▶ _What the task requires_: What's wanted here is the full listing below, repeated exactly, with no images in it.

▶ _Data to process_:
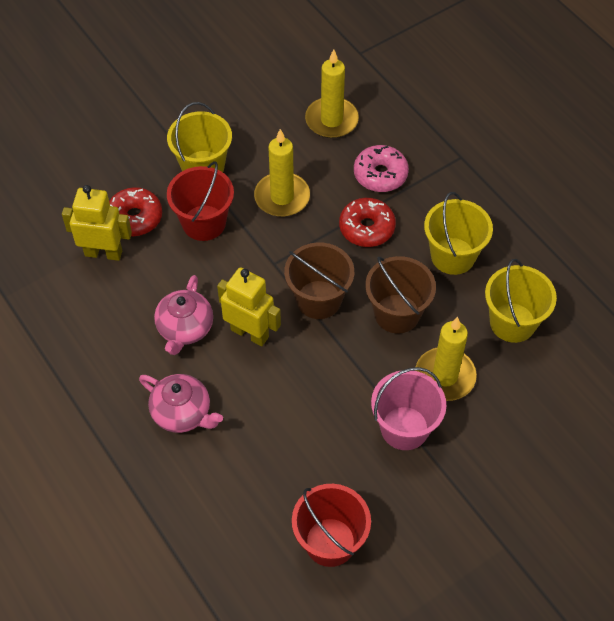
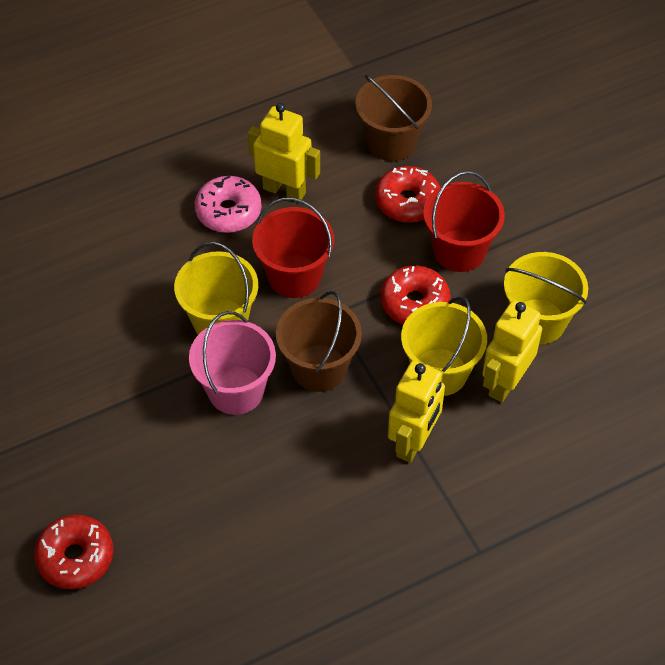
pink teapot: [139,374,223,433] [154,275,213,355] = 2 -> none = 0
red donut: [109,187,162,236] [339,198,396,247] = 2 -> [34,515,113,589] [375,166,440,222] [381,265,451,324] = 3
yellow candle: [254,129,310,217] [305,49,359,138] [415,317,477,401] = 3 -> none = 0
yellow robot: [62,185,132,261] [217,267,281,346] = 2 -> [248,103,320,203] [388,360,445,463] [482,300,542,403] = 3

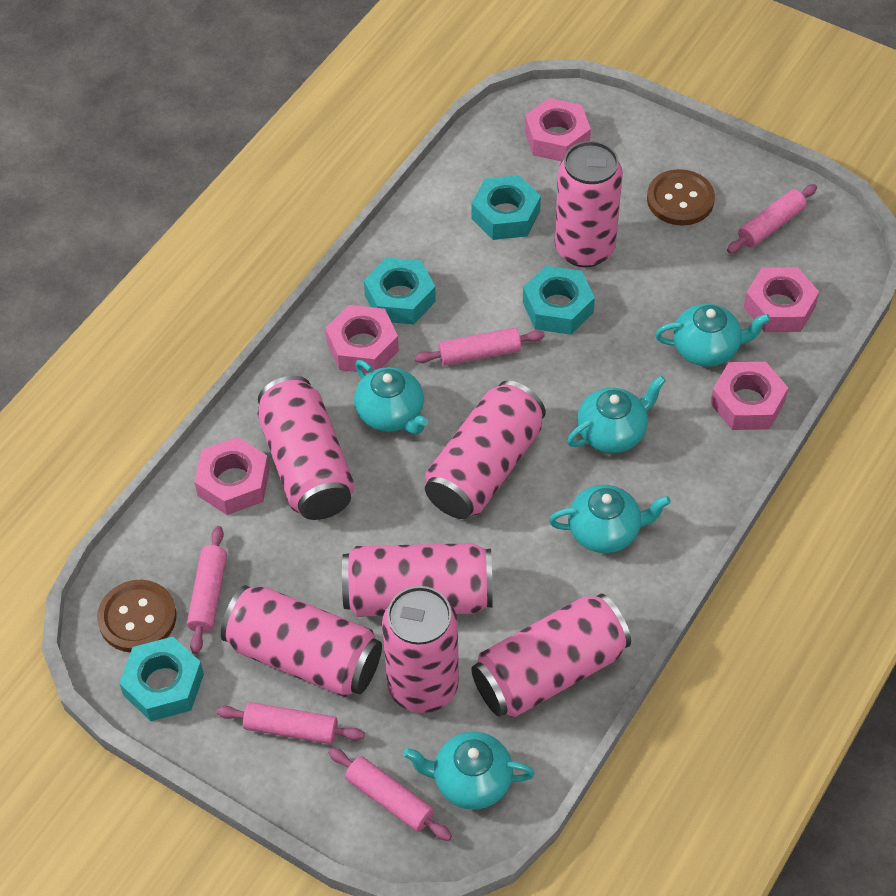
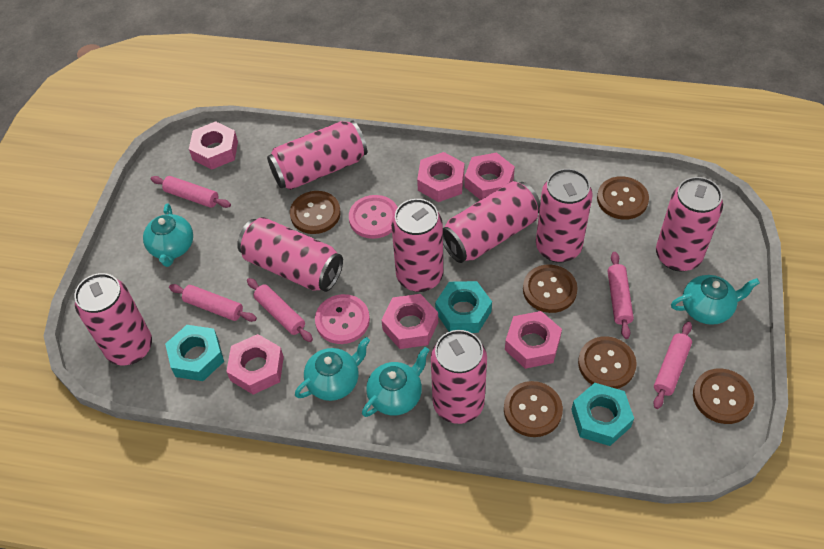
brown button: [97,580,176,652] [647,169,715,226] = 2 -> [290,191,341,234] [504,381,563,437] [523,264,578,313] [578,336,637,389] [597,176,649,220] [693,368,754,424] = 6
pink button: none = 0 -> [315,294,370,344] [349,195,398,239] = 2
pink can: [221,585,382,697] [257,376,354,520] [342,543,493,617] [382,586,459,713] [425,381,546,519] [471,594,631,717] [555,141,623,268] = 7 -> [74,273,152,365] [237,217,343,292] [267,120,367,190] [391,199,443,292] [431,330,487,424] [443,181,540,263] [536,169,593,263] [656,177,723,272] = 8
pink nut: [195,437,270,515] [325,305,399,373] [525,98,591,161] [710,362,788,430] [743,267,819,332] = 5 -> [189,121,238,170] [226,334,284,395] [381,294,438,349] [417,152,464,202] [464,153,515,200] [505,311,562,369] = 6
turquoise nut: [119,637,204,721] [364,258,436,324] [471,175,541,240] [523,266,595,335] = 4 -> [165,325,224,381] [435,281,492,333] [571,383,634,446] = 3
turquoise teapot: [354,360,428,434] [403,732,535,810] [549,485,671,553] [567,376,666,453] [655,304,771,367] = 5 -> [143,203,193,267] [295,337,370,401] [362,347,429,417] [671,275,760,325] = 4

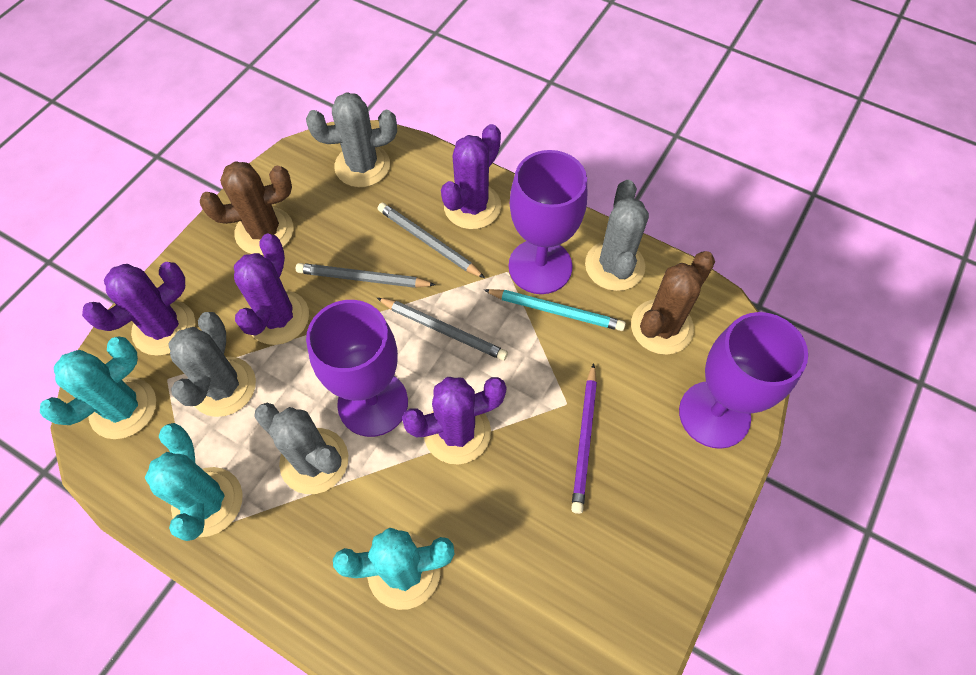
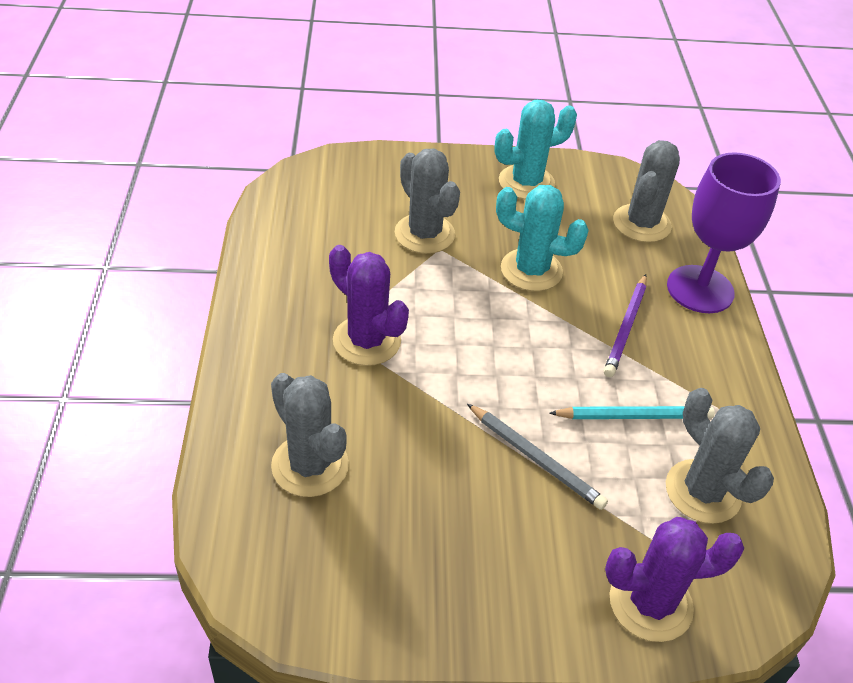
brown cactus: [200,161,294,255] [631,251,715,355] = 2 -> none = 0
grey pencil: [296,263,436,288] [377,203,485,278] [377,298,508,361] = 3 -> [467,404,608,510] = 1
purple cactus: [82,262,195,356] [234,233,309,345] [402,377,507,465] [441,124,501,229] = 4 -> [329,245,409,366] [605,517,744,642] = 2
purple goblet: [306,300,408,437] [509,150,587,294] [679,312,808,449] = 3 -> [667,153,781,313] = 1
turquoise cactus: [40,337,156,439] [145,423,243,541] [333,528,455,610] = 3 -> [494,100,577,200] [496,185,589,291] = 2

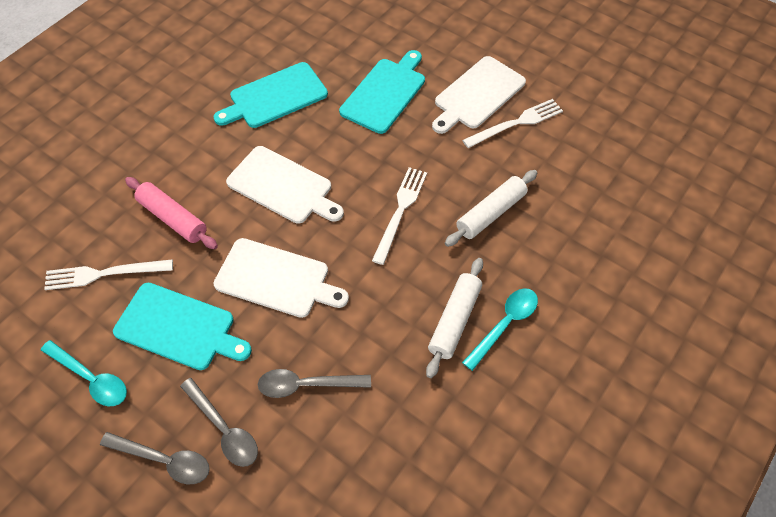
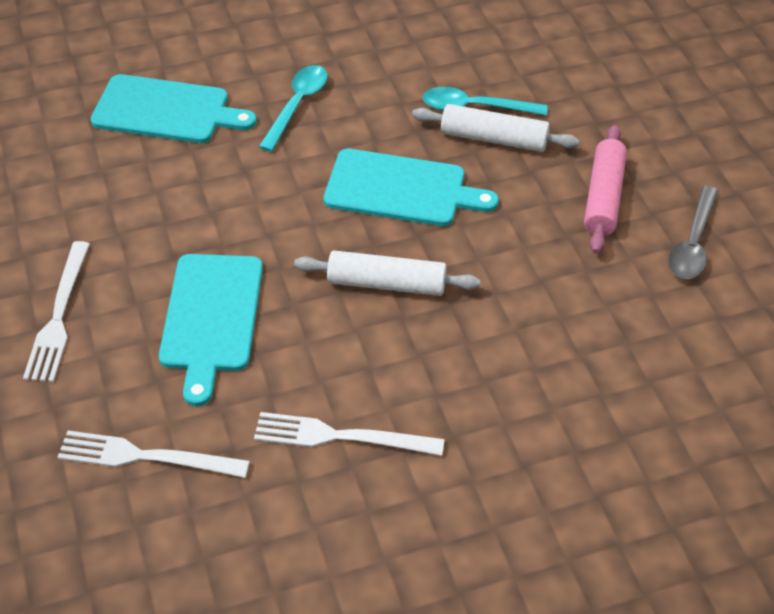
grey spoon: [100,432,210,484] [180,378,258,467] [258,369,371,398] = 3 -> [668,186,719,279] = 1
white cutting board: [214,238,349,318] [226,146,344,224] [432,56,526,134] = 3 -> none = 0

▶ _Answer below_:
pink teapot: [139,374,223,433] [154,275,213,355] = 2 -> none = 0
red donut: [109,187,162,236] [339,198,396,247] = 2 -> [34,515,113,589] [375,166,440,222] [381,265,451,324] = 3
yellow candle: [254,129,310,217] [305,49,359,138] [415,317,477,401] = 3 -> none = 0
yellow robot: [62,185,132,261] [217,267,281,346] = 2 -> [248,103,320,203] [388,360,445,463] [482,300,542,403] = 3

brown button: [97,580,176,652] [647,169,715,226] = 2 -> [290,191,341,234] [504,381,563,437] [523,264,578,313] [578,336,637,389] [597,176,649,220] [693,368,754,424] = 6
pink button: none = 0 -> [315,294,370,344] [349,195,398,239] = 2
pink can: [221,585,382,697] [257,376,354,520] [342,543,493,617] [382,586,459,713] [425,381,546,519] [471,594,631,717] [555,141,623,268] = 7 -> [74,273,152,365] [237,217,343,292] [267,120,367,190] [391,199,443,292] [431,330,487,424] [443,181,540,263] [536,169,593,263] [656,177,723,272] = 8
pink nut: [195,437,270,515] [325,305,399,373] [525,98,591,161] [710,362,788,430] [743,267,819,332] = 5 -> [189,121,238,170] [226,334,284,395] [381,294,438,349] [417,152,464,202] [464,153,515,200] [505,311,562,369] = 6
turquoise nut: [119,637,204,721] [364,258,436,324] [471,175,541,240] [523,266,595,335] = 4 -> [165,325,224,381] [435,281,492,333] [571,383,634,446] = 3
turquoise teapot: [354,360,428,434] [403,732,535,810] [549,485,671,553] [567,376,666,453] [655,304,771,367] = 5 -> [143,203,193,267] [295,337,370,401] [362,347,429,417] [671,275,760,325] = 4

brown cactus: [200,161,294,255] [631,251,715,355] = 2 -> none = 0
grey pencil: [296,263,436,288] [377,203,485,278] [377,298,508,361] = 3 -> [467,404,608,510] = 1
purple cactus: [82,262,195,356] [234,233,309,345] [402,377,507,465] [441,124,501,229] = 4 -> [329,245,409,366] [605,517,744,642] = 2
purple goblet: [306,300,408,437] [509,150,587,294] [679,312,808,449] = 3 -> [667,153,781,313] = 1
turquoise cactus: [40,337,156,439] [145,423,243,541] [333,528,455,610] = 3 -> [494,100,577,200] [496,185,589,291] = 2

grey spoon: [100,432,210,484] [180,378,258,467] [258,369,371,398] = 3 -> [668,186,719,279] = 1
white cutting board: [214,238,349,318] [226,146,344,224] [432,56,526,134] = 3 -> none = 0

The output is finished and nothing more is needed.